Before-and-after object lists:
%%
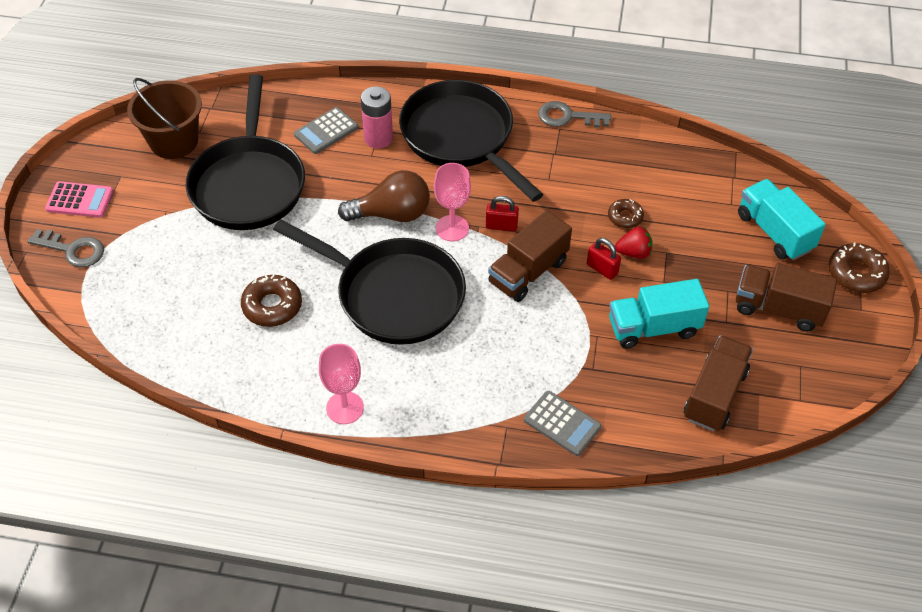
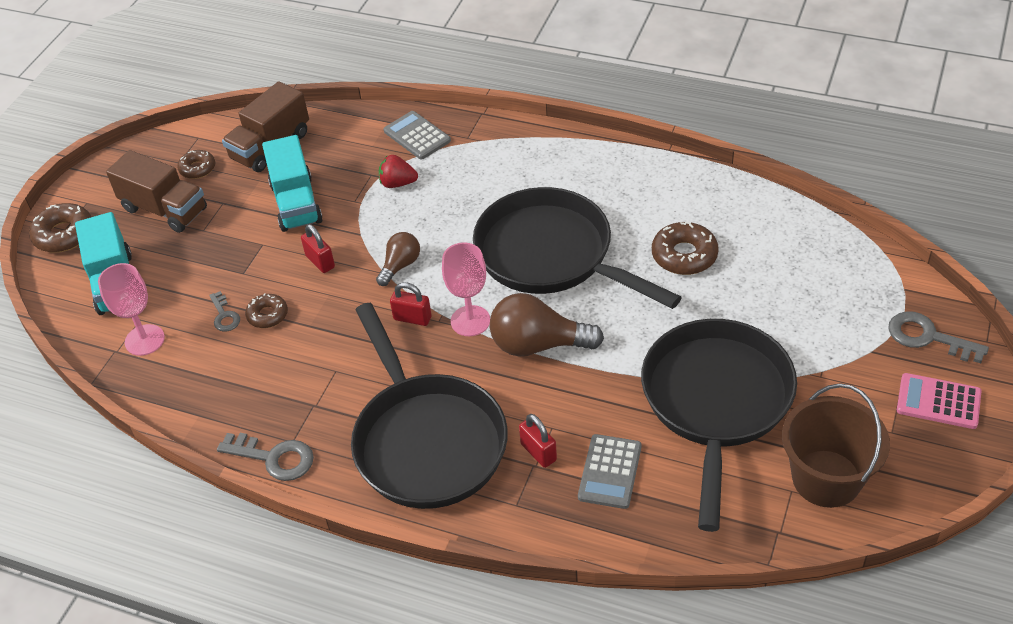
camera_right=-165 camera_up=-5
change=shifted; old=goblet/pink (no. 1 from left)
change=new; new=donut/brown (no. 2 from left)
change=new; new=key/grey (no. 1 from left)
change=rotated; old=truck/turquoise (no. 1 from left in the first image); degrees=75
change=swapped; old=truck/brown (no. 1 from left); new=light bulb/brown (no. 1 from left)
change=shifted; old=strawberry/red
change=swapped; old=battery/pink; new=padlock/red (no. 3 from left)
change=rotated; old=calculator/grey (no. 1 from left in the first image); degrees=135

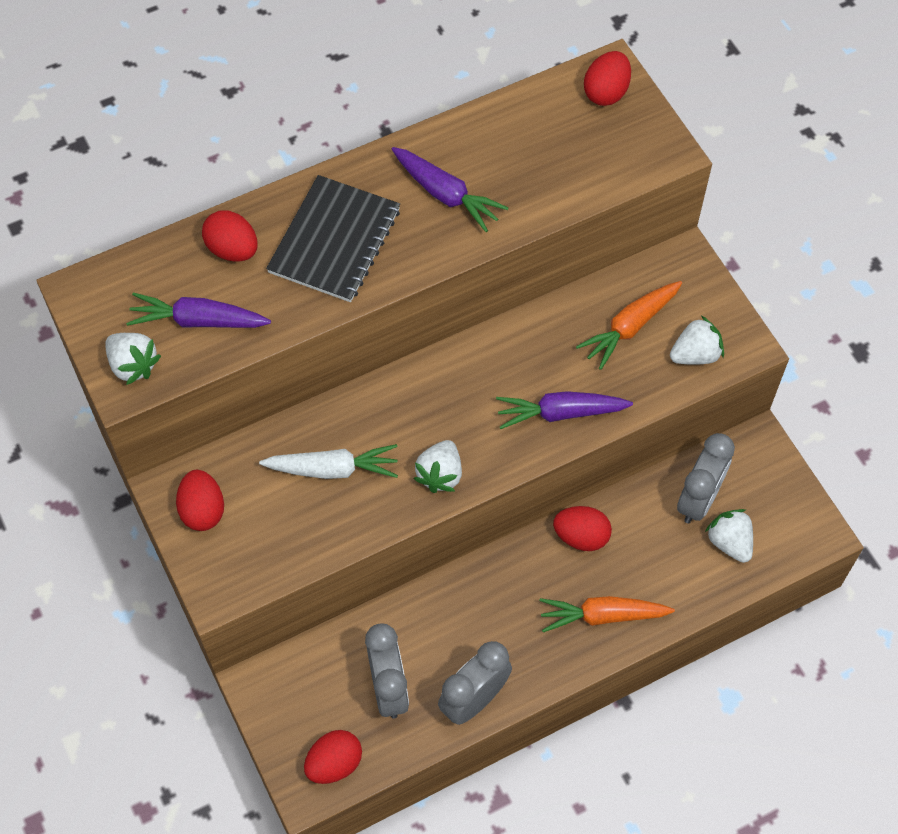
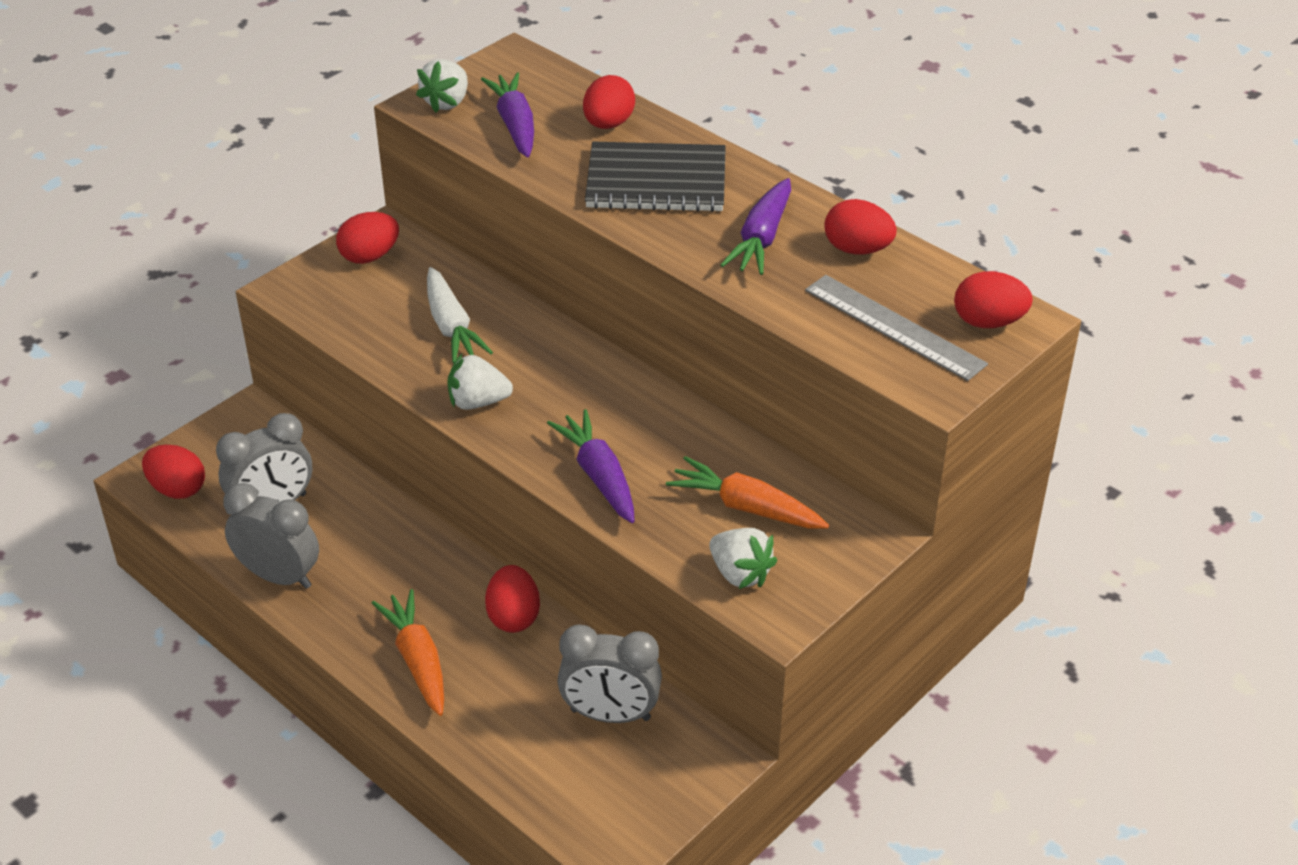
camera_right=70 camera_up=-20
change=new; new=ruler/grey
change=new; new=egg/red (no. 5 from left)
change=gone; old=strawberry/white (no. 4 from left)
%%
> [Prompt] From the line that contains "change=rotated; old=truck/turquoise (no." through the last line of the entries, transcribe every line exactly, leaving out the pictures.

> [Output]
change=rotated; old=truck/turquoise (no. 1 from left in the first image); degrees=75
change=swapped; old=truck/brown (no. 1 from left); new=light bulb/brown (no. 1 from left)
change=shifted; old=strawberry/red
change=swapped; old=battery/pink; new=padlock/red (no. 3 from left)
change=rotated; old=calculator/grey (no. 1 from left in the first image); degrees=135

camera_right=70 camera_up=-20
change=new; new=ruler/grey
change=new; new=egg/red (no. 5 from left)
change=gone; old=strawberry/white (no. 4 from left)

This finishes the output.